> How to complete this task:
Note how many lines in the entries below contain the string "minus", and answer with that number and no other text.

Revision comparison data:
╭──

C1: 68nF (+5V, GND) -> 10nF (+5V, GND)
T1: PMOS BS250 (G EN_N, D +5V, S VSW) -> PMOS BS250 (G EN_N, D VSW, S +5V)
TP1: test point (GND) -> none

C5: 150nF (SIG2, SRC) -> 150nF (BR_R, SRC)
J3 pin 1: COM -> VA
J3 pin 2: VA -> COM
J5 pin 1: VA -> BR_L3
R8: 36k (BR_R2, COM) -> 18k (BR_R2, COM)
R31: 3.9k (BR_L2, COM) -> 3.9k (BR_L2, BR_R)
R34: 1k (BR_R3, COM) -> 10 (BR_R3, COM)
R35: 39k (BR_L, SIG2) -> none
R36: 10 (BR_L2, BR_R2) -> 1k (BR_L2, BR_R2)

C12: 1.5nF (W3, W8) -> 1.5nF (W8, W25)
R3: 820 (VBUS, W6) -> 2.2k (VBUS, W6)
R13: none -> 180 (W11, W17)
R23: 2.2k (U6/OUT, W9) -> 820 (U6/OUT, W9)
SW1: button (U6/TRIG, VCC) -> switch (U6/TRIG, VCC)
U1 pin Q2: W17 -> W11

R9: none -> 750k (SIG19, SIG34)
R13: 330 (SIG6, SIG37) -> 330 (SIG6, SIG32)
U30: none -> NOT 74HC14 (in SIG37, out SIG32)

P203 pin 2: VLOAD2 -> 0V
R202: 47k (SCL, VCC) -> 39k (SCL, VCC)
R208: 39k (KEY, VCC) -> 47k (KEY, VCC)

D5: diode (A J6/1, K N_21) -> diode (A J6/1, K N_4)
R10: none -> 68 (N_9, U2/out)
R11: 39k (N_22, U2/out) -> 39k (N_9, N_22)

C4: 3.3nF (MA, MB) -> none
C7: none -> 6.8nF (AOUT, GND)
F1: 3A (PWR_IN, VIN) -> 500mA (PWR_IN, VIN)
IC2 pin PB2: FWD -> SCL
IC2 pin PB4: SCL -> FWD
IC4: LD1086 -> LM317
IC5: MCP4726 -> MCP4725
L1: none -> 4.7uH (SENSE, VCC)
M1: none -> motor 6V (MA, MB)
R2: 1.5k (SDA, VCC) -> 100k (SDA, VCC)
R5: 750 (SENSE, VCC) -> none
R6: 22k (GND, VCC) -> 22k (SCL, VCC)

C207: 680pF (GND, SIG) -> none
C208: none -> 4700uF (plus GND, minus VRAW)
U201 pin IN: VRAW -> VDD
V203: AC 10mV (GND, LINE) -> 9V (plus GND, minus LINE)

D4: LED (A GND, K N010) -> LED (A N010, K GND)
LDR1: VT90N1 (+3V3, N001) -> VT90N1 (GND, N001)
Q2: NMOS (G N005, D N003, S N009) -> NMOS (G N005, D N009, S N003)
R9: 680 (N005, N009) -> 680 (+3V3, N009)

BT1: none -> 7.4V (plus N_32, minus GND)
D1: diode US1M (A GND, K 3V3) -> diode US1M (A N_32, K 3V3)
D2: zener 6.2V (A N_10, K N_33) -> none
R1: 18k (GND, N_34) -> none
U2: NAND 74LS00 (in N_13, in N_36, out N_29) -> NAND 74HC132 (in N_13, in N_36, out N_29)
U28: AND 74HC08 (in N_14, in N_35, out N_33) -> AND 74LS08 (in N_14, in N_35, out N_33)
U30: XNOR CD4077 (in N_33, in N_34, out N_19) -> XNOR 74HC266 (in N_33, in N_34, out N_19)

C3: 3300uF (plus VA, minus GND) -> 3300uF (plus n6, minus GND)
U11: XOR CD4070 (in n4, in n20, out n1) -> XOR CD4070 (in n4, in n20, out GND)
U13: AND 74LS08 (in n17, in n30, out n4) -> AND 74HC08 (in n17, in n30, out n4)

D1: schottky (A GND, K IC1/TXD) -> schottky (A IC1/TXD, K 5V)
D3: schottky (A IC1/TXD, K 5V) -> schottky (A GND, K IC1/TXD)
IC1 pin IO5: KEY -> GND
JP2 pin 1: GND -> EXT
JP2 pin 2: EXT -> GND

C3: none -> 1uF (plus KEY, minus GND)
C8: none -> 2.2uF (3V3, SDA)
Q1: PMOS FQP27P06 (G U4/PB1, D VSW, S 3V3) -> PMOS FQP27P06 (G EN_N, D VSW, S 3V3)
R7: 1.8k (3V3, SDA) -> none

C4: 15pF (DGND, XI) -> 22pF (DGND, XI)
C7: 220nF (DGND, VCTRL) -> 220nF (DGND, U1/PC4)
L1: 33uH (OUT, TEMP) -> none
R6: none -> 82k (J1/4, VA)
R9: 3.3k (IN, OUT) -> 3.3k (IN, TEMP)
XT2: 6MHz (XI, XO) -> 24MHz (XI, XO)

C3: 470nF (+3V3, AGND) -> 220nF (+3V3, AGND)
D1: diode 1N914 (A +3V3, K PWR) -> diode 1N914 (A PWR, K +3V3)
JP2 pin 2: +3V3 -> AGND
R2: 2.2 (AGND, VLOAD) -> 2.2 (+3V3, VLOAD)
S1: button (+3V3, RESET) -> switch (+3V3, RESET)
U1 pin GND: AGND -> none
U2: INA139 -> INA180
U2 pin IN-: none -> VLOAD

╰──

> Solution to the problem:
5